_Required work_
Return verbatim the rows starting at the line that contains "63: 5:14 -> 8:14" and ending at the final row, with both ends included. Omit the picture lines from the output.

[Data excerpts]
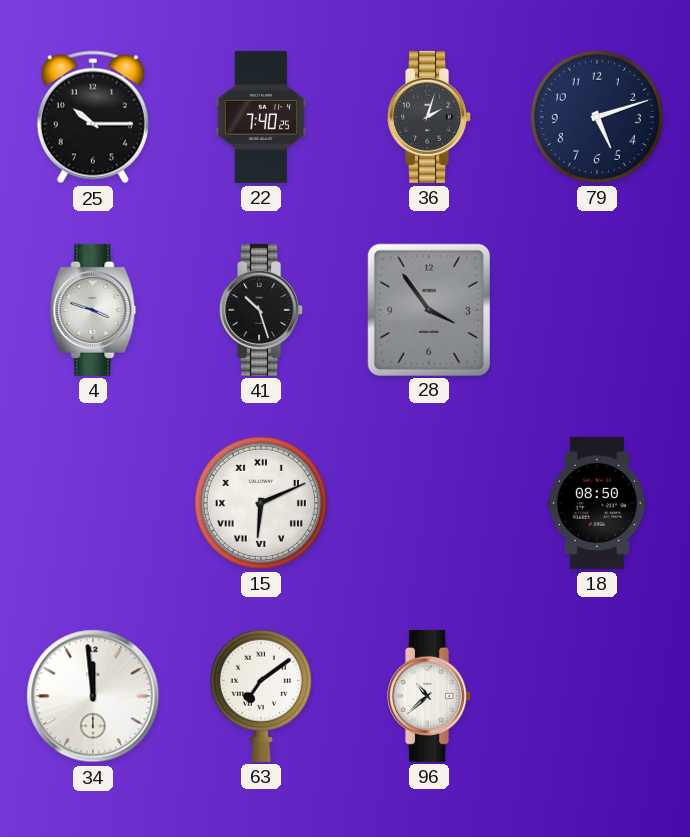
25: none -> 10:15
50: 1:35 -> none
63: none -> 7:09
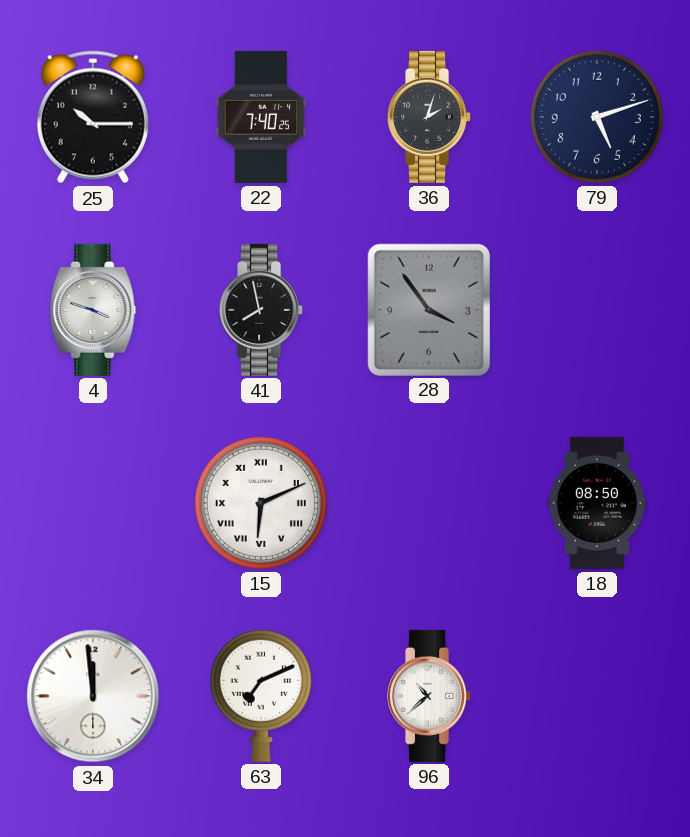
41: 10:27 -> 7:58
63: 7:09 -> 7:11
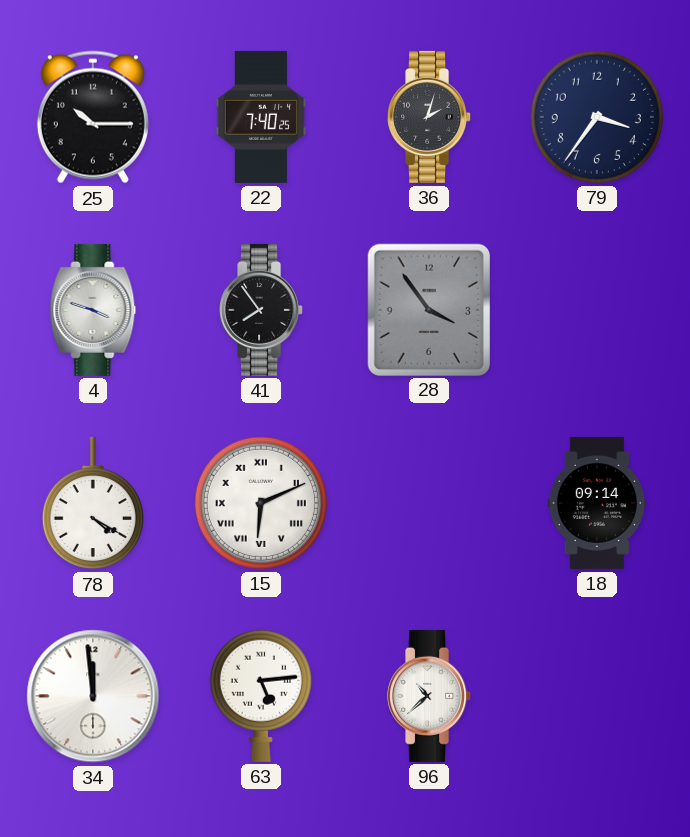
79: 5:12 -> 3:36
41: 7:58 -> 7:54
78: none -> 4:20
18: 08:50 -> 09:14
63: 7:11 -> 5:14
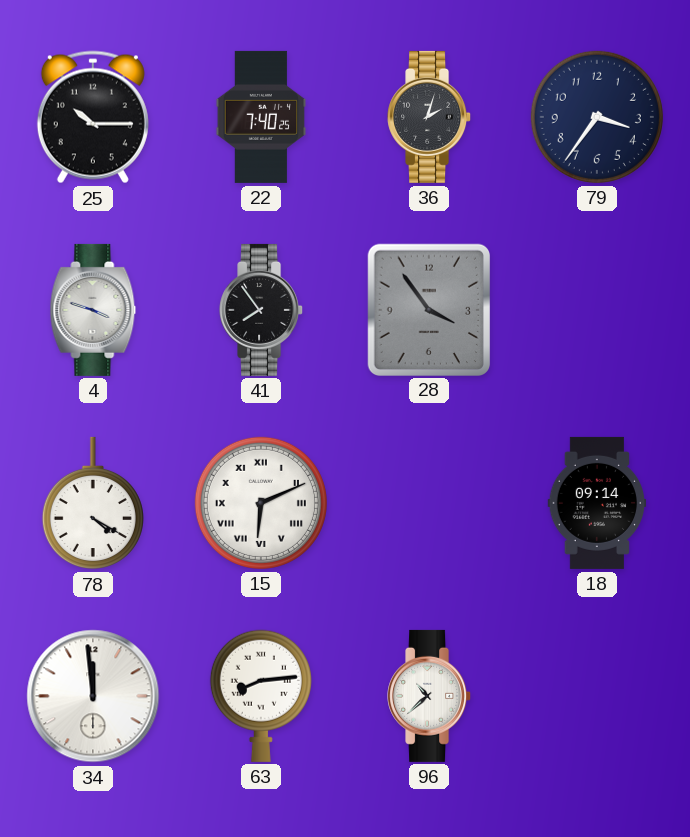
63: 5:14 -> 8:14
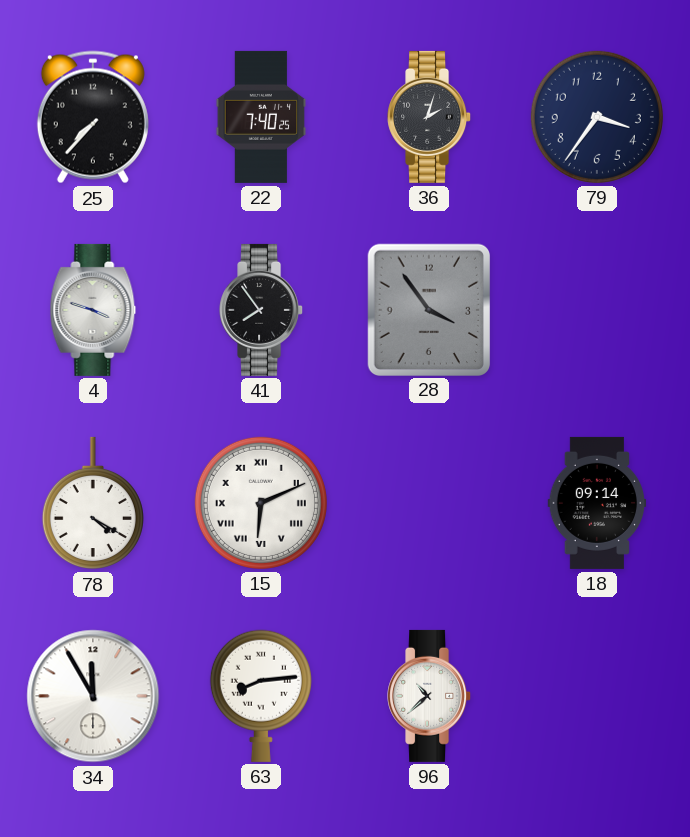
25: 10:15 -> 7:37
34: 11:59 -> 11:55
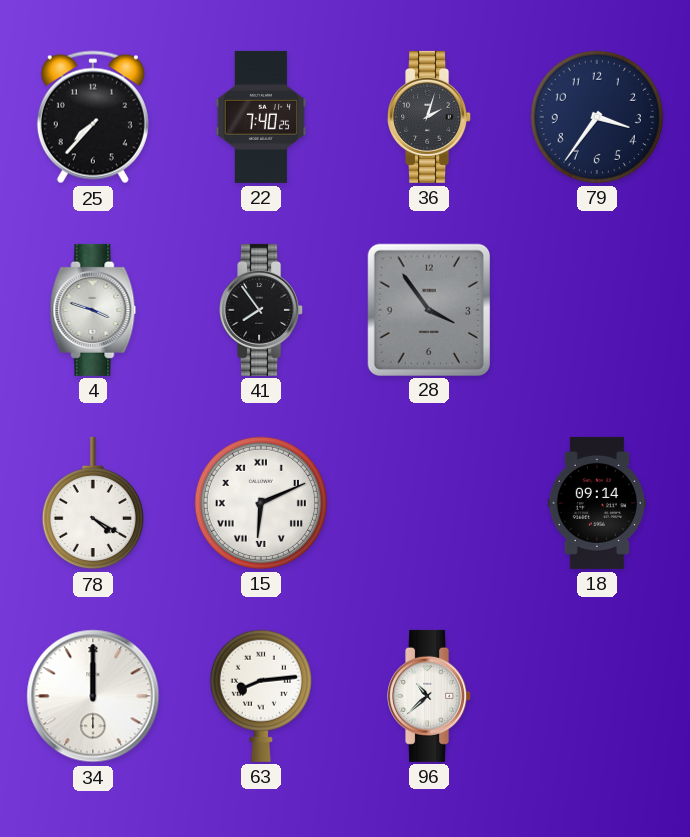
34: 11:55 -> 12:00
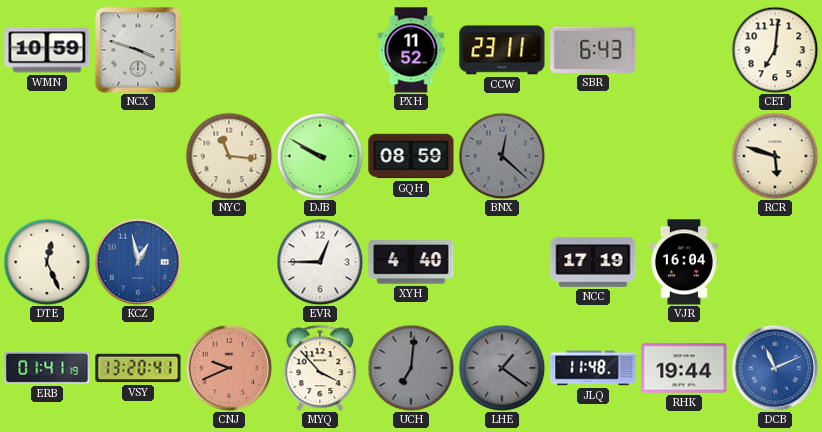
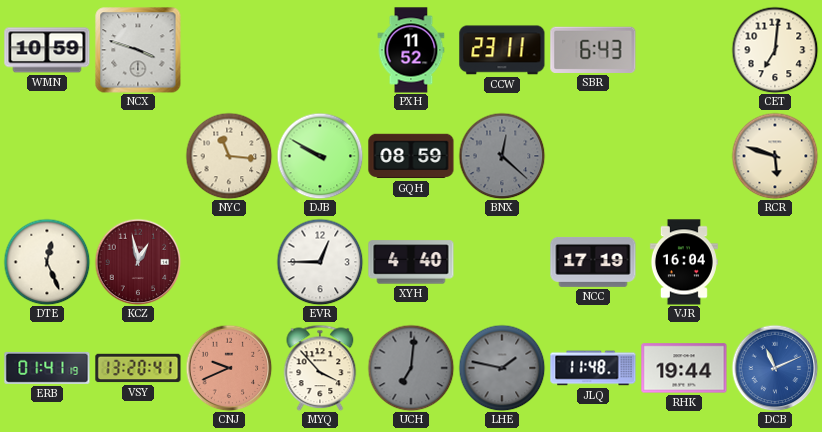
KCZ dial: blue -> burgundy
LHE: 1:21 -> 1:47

_Result_
63: 5:14 -> 8:14
25: 10:15 -> 7:37
34: 11:59 -> 11:55
34: 11:55 -> 12:00
KCZ dial: blue -> burgundy
LHE: 1:21 -> 1:47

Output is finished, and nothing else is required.